▶ **Task to complete**
Only the lines from the one containing "R112: 680 (NET15, NET20)" to the end of the records belong in the output; print them exactly.

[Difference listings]
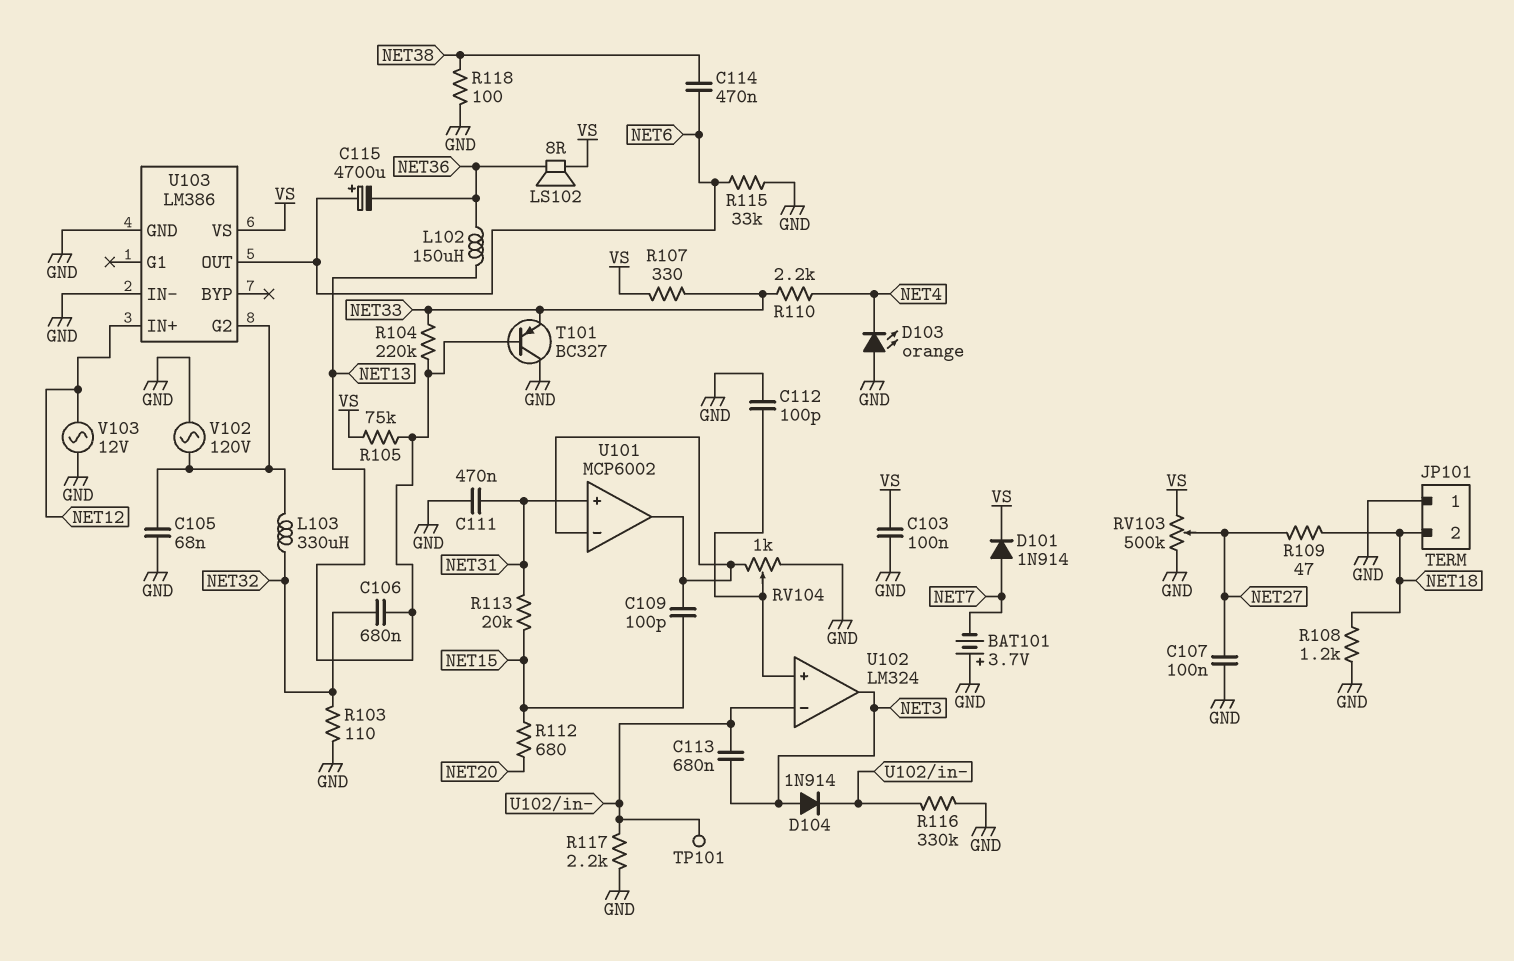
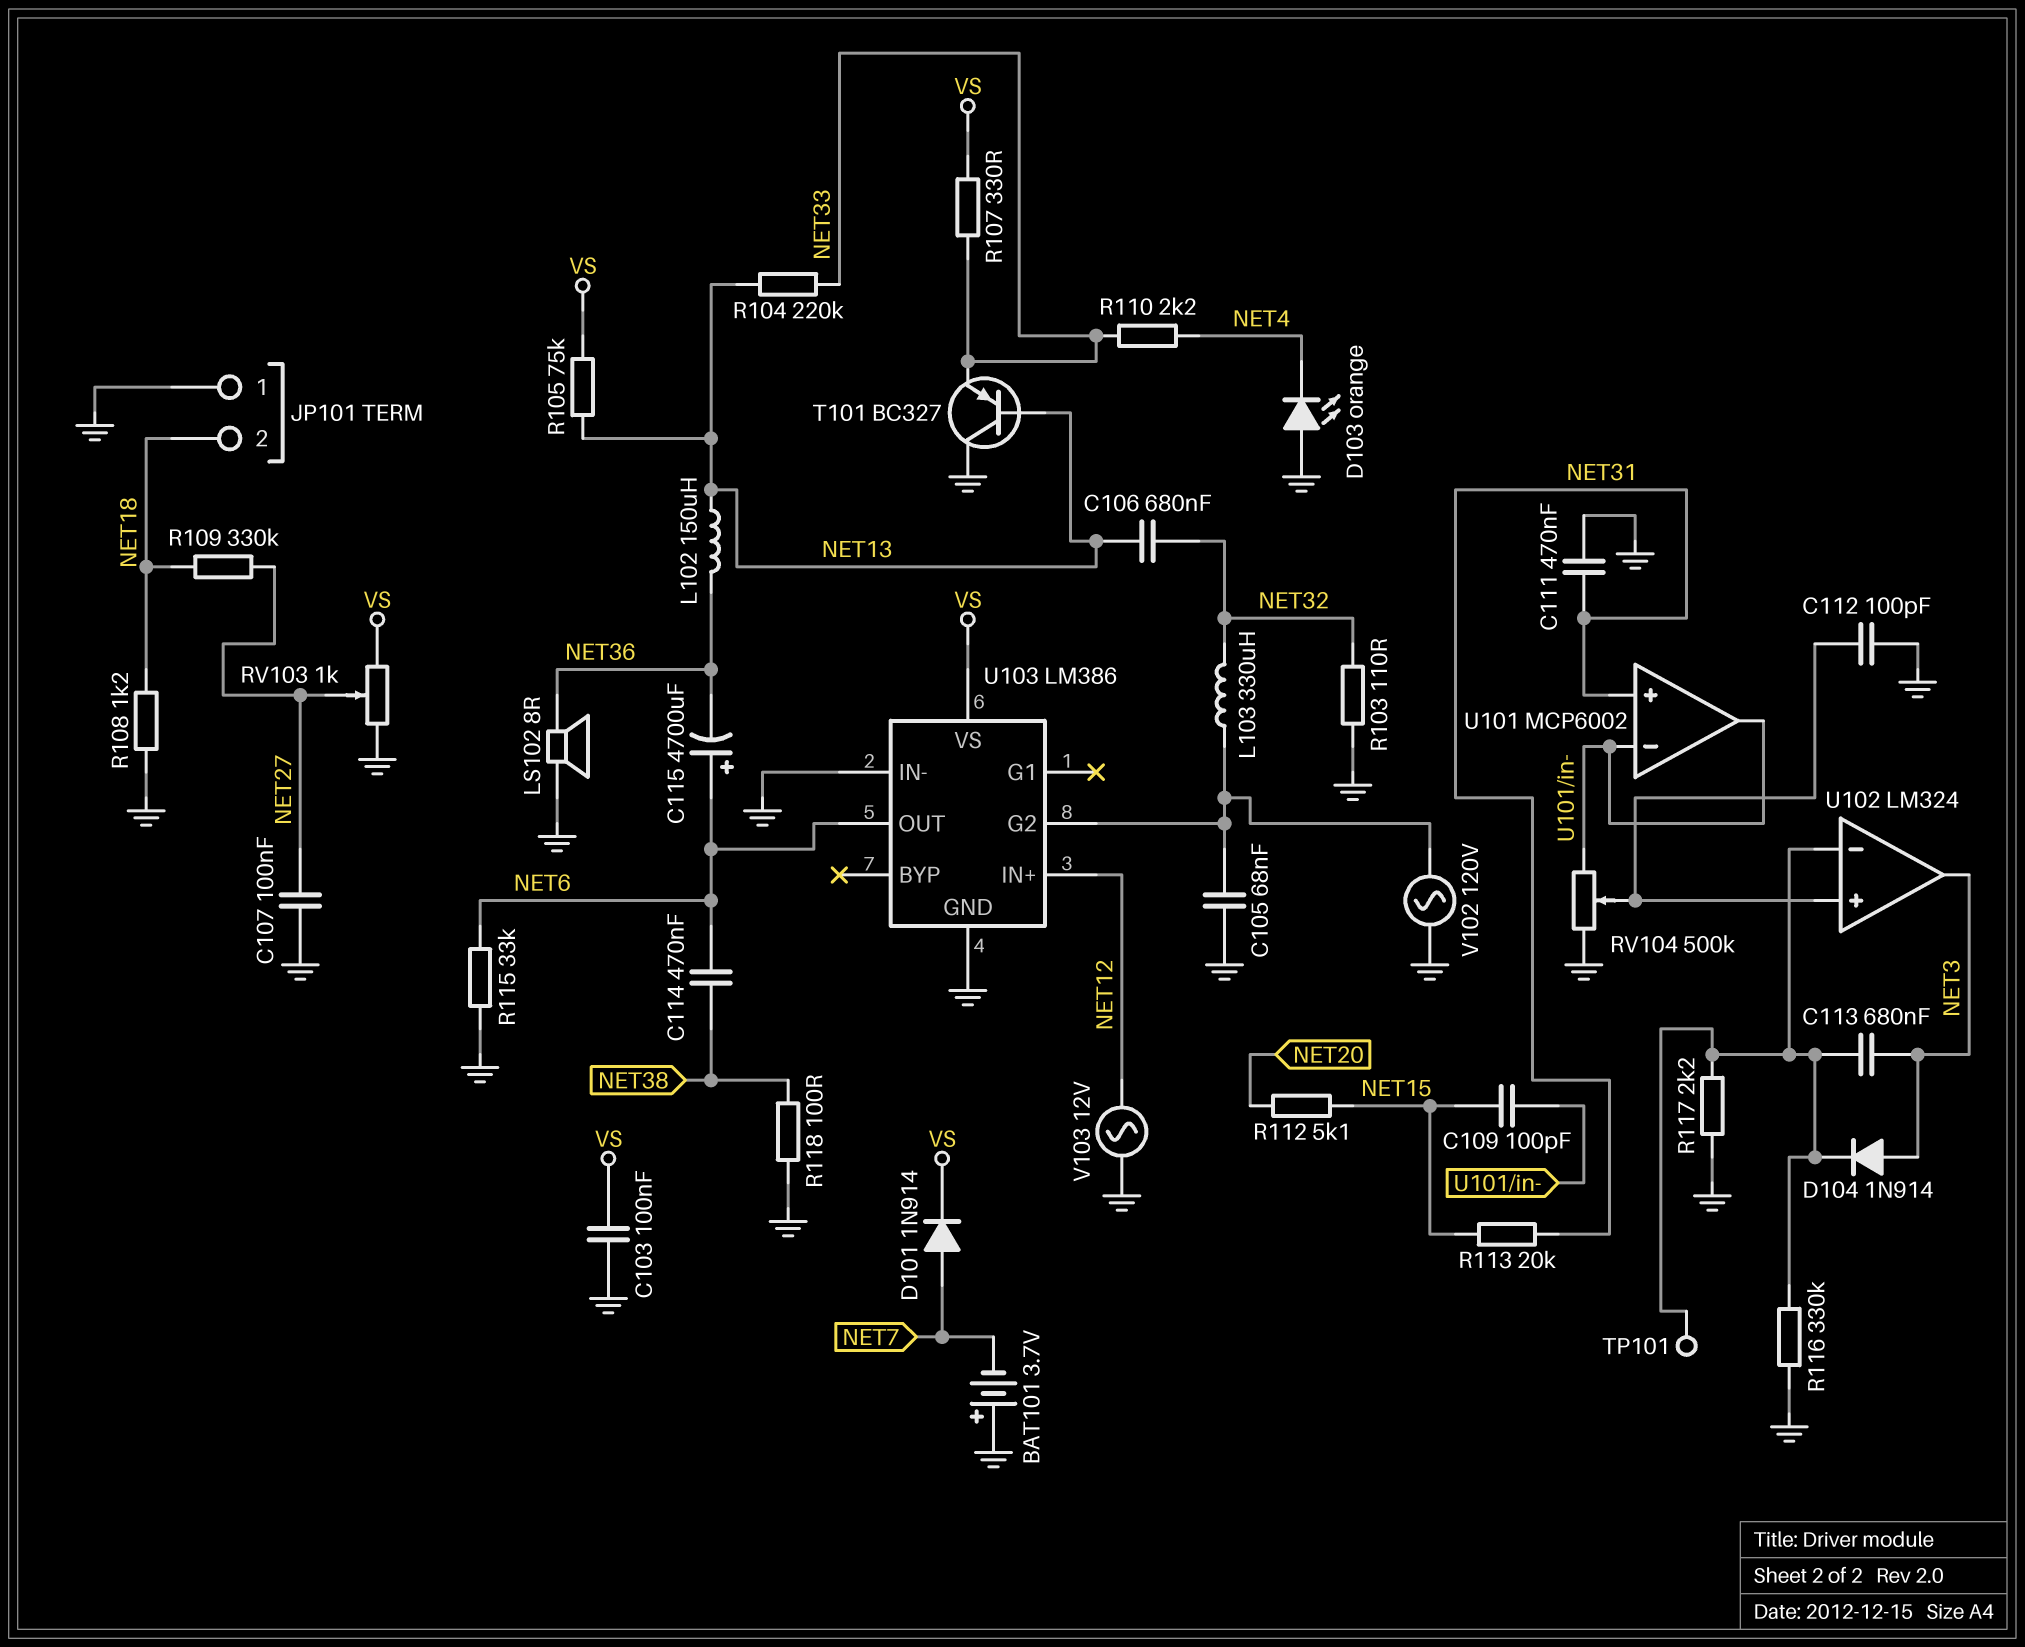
LS102: speaker 8R (NET36, VS) -> speaker 8R (GND, NET36)
R109: 47 (NET18, NET27) -> 330k (NET18, NET27)
R112: 680 (NET15, NET20) -> 5.1k (NET15, NET20)
RV103: 500k (GND, VS, wiper NET27) -> 1k (GND, VS, wiper NET27)
RV104: 1k (GND, U101/in-, wiper U102/in+) -> 500k (GND, U101/in-, wiper U102/in+)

▶ **Output for this task**
R112: 680 (NET15, NET20) -> 5.1k (NET15, NET20)
RV103: 500k (GND, VS, wiper NET27) -> 1k (GND, VS, wiper NET27)
RV104: 1k (GND, U101/in-, wiper U102/in+) -> 500k (GND, U101/in-, wiper U102/in+)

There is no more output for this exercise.